> Goal of the exercise
From the entries that follow, reproduce exactly and only the lines from the line with "The bright orange egg" to the line with "The ebony hand", endpoints included.

> Recorded information

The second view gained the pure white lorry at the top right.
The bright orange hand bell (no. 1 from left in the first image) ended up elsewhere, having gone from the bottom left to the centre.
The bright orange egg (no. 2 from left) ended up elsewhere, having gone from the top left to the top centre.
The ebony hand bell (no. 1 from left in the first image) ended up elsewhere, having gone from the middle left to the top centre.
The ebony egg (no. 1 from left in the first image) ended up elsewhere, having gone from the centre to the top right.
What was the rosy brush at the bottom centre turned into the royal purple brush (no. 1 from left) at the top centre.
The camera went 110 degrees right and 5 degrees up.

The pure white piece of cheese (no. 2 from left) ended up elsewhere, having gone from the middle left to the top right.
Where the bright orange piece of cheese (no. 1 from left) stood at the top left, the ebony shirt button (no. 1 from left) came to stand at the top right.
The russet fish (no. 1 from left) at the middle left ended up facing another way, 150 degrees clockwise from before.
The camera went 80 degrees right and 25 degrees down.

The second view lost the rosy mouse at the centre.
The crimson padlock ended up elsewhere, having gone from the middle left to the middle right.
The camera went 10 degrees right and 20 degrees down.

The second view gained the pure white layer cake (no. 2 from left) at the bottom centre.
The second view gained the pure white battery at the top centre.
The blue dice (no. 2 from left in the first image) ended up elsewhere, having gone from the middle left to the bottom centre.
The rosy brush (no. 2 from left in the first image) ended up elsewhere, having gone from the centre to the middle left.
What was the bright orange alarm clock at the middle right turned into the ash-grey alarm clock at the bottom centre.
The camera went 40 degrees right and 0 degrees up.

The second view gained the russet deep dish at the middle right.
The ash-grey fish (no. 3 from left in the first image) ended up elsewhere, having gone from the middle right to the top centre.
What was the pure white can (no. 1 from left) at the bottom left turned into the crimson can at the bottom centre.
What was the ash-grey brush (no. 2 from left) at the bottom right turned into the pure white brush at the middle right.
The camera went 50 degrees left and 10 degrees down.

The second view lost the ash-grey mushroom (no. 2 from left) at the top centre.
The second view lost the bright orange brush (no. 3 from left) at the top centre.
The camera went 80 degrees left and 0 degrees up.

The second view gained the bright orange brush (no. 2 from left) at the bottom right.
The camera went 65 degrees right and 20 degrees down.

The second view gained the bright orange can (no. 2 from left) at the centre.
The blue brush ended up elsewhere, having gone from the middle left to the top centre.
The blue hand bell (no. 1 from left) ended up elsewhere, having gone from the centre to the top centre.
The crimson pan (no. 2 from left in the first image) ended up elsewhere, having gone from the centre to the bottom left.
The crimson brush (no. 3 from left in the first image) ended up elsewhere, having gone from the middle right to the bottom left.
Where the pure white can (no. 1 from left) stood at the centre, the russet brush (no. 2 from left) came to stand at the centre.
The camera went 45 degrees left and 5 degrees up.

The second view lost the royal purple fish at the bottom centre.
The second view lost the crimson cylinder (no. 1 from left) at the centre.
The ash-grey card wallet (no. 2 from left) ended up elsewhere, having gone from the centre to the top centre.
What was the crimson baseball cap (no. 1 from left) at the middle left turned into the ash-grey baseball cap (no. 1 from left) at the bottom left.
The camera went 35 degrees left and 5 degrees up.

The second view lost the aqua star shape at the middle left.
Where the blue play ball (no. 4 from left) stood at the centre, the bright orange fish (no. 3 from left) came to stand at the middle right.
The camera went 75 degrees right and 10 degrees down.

> Problem solution
The bright orange egg (no. 2 from left) ended up elsewhere, having gone from the top left to the top centre.
The ebony hand bell (no. 1 from left in the first image) ended up elsewhere, having gone from the middle left to the top centre.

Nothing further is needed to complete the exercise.